Collected data:
┌──

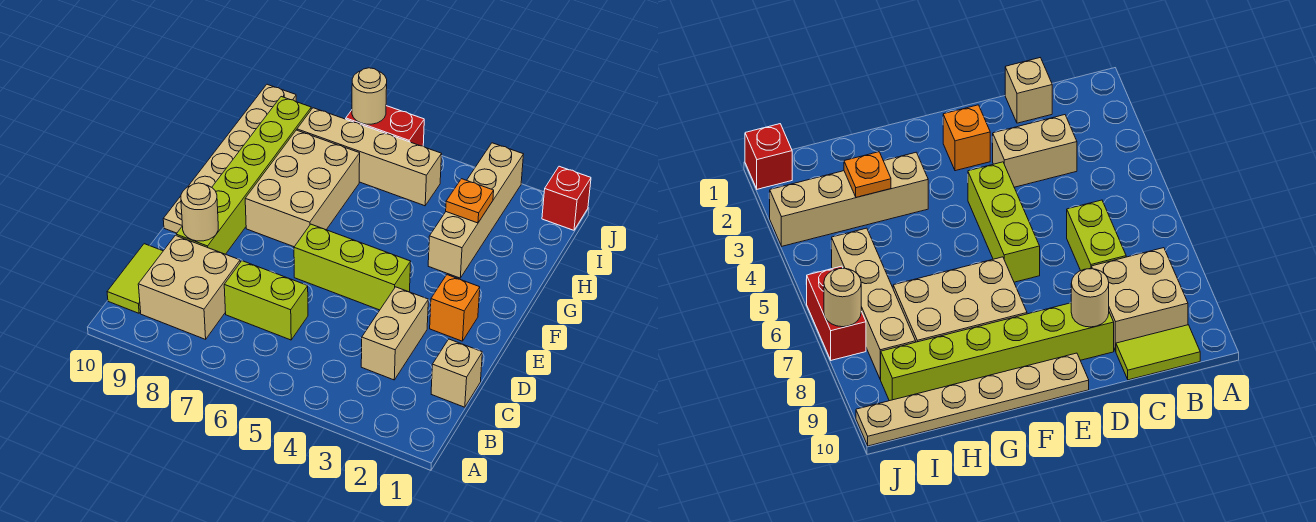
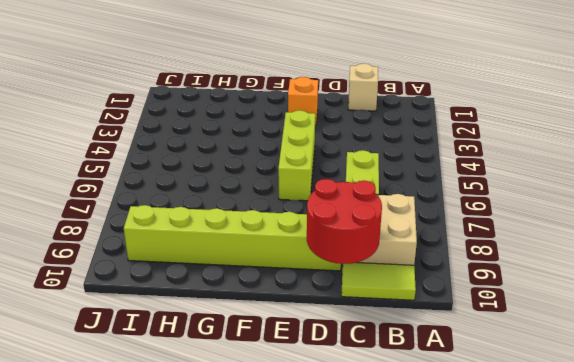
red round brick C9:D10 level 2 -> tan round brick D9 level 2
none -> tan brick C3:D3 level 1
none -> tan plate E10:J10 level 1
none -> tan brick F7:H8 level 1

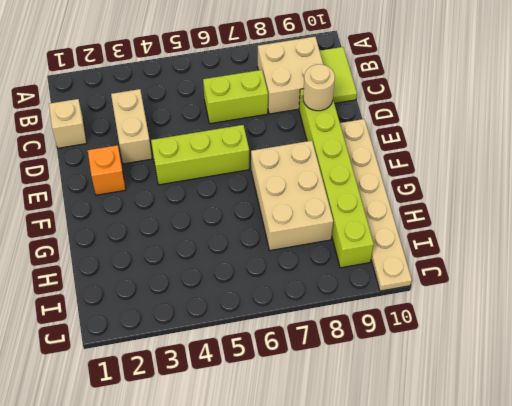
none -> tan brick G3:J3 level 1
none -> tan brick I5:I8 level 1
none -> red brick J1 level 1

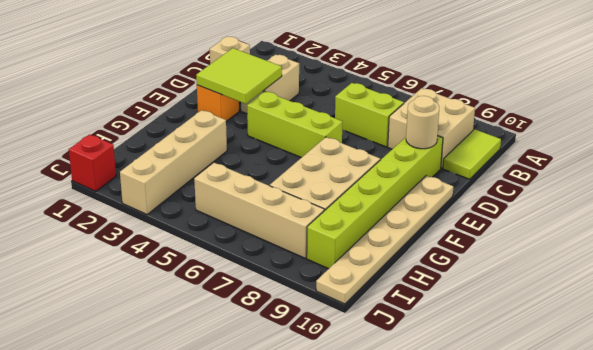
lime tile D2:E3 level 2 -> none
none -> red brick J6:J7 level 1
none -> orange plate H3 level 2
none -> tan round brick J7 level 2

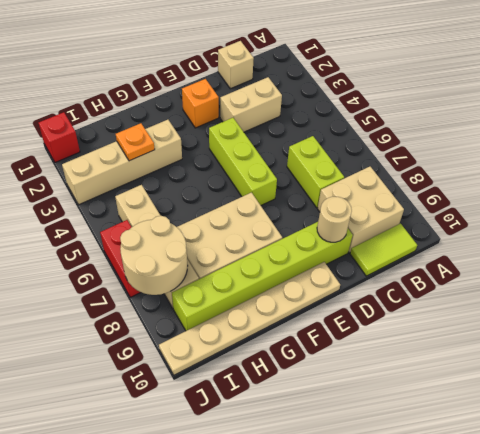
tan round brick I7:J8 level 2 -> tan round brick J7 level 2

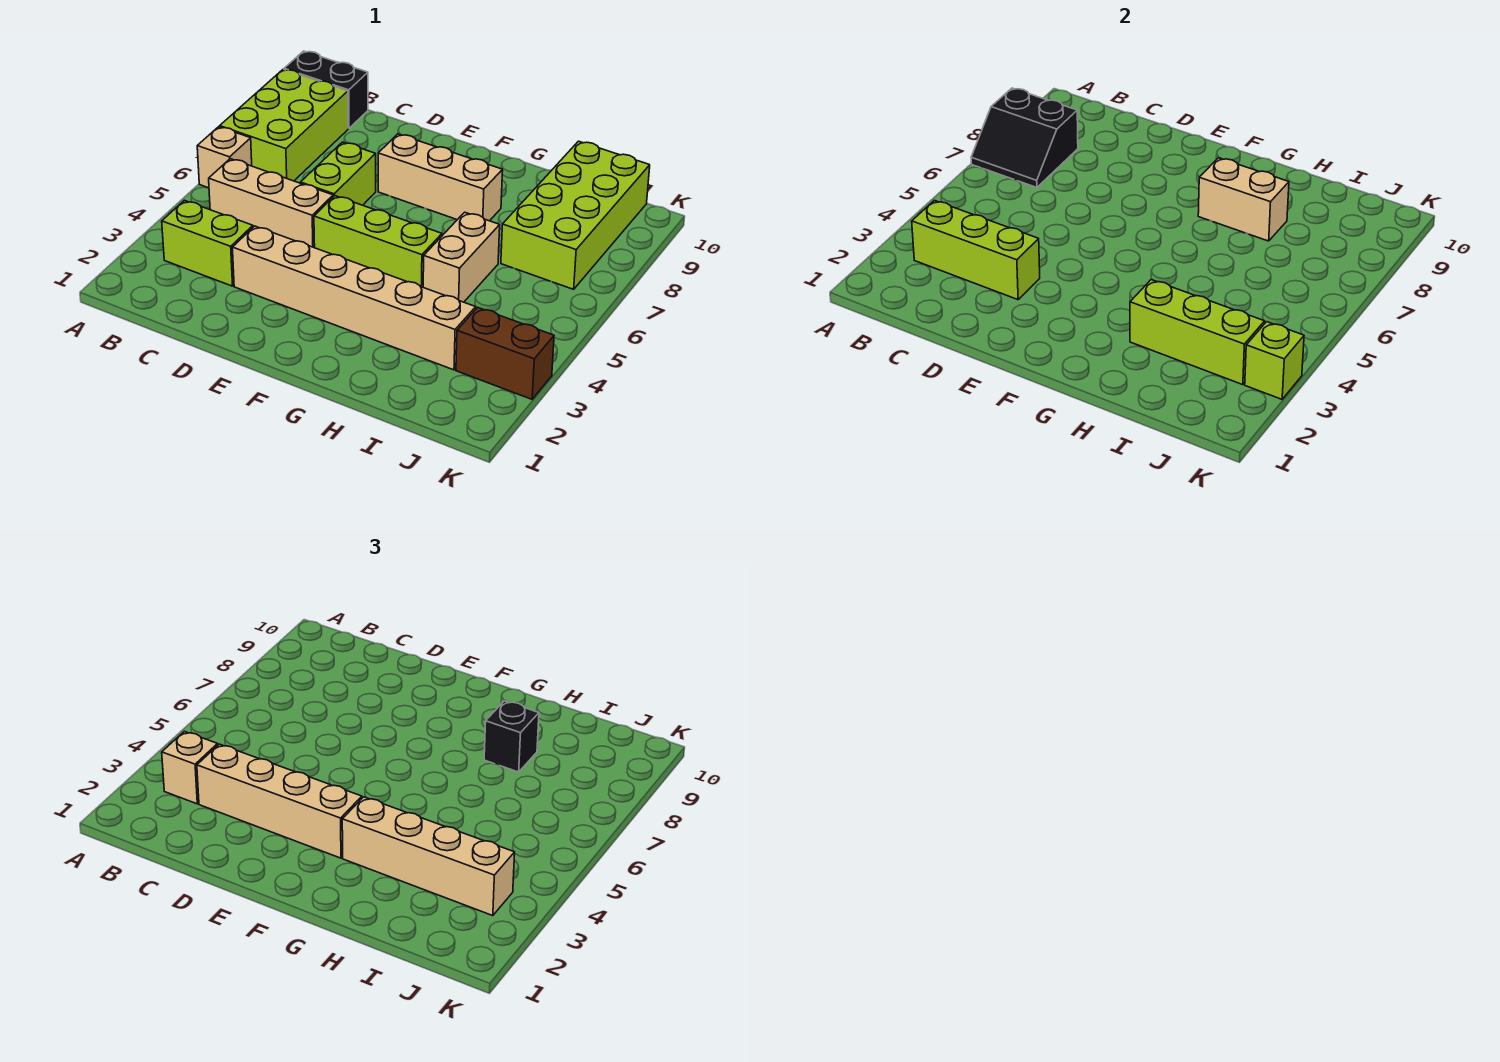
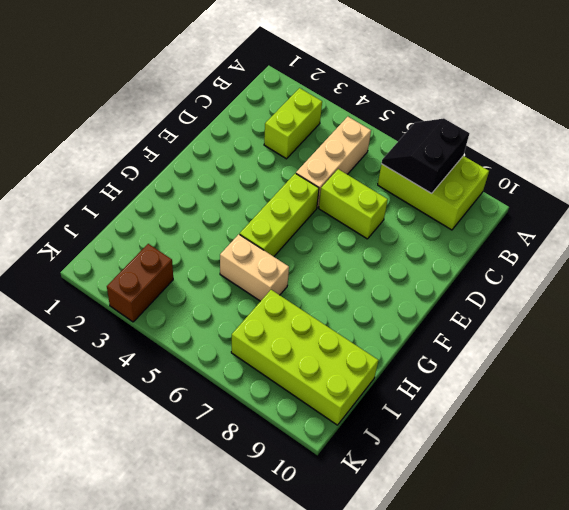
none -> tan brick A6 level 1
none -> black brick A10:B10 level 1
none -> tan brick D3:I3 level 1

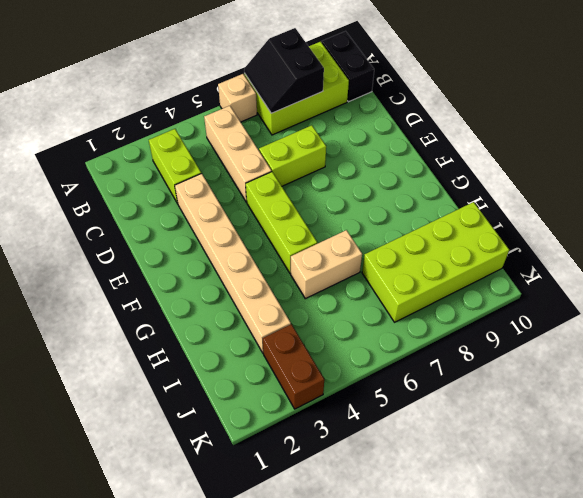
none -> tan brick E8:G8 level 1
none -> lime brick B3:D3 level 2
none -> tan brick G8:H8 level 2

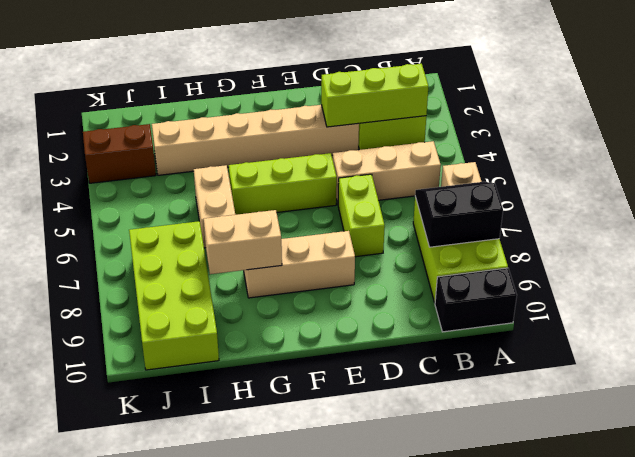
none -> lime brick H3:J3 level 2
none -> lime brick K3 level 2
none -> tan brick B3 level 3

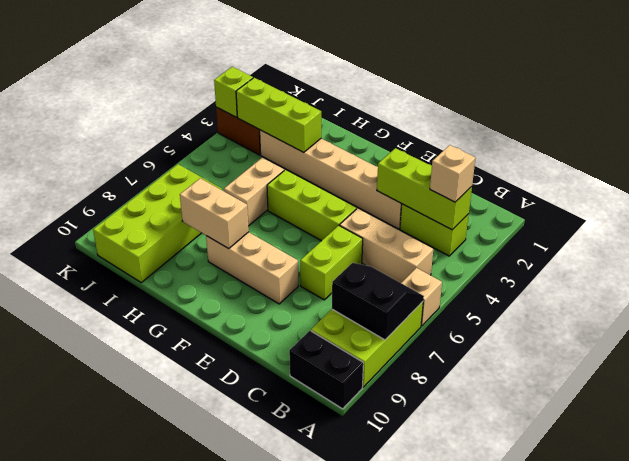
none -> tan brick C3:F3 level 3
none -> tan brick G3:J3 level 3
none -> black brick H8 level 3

└──

TASK REQUIREMENTS> Scan the data above and copy each line containing the word "lime".

YOUR SOLUTION>
lime tile D2:E3 level 2 -> none
none -> lime brick B3:D3 level 2
none -> lime brick H3:J3 level 2
none -> lime brick K3 level 2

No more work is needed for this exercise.